**DATASET EXTRACT:**
>>>>
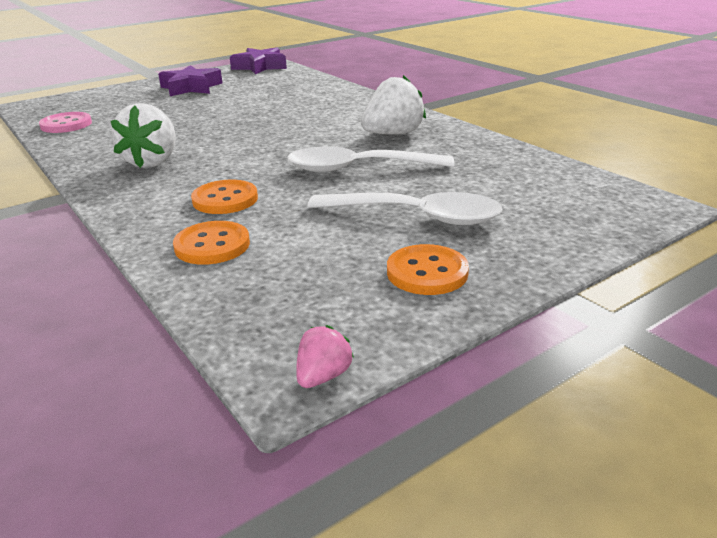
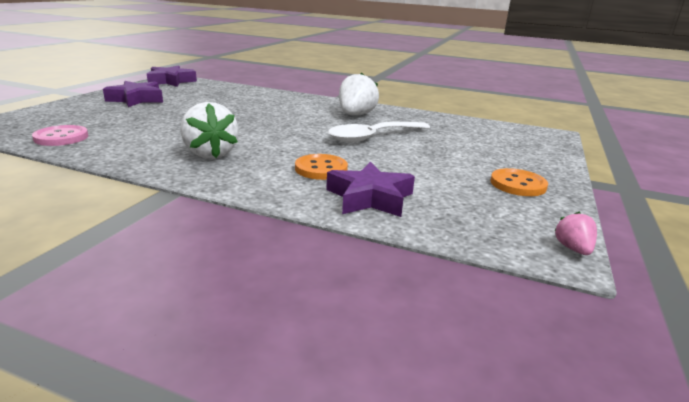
camera: 35 degrees left, 5 degrees down
(212, 245) = (370, 198): orange button -> purple star
(417, 217) = (458, 157): white spoon -> none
<<<<
**REQUIRED WORK:** Return all of the material exactly, without pictures.

**COMPLETED EXERCISE:**
camera: 35 degrees left, 5 degrees down
(212, 245) = (370, 198): orange button -> purple star
(417, 217) = (458, 157): white spoon -> none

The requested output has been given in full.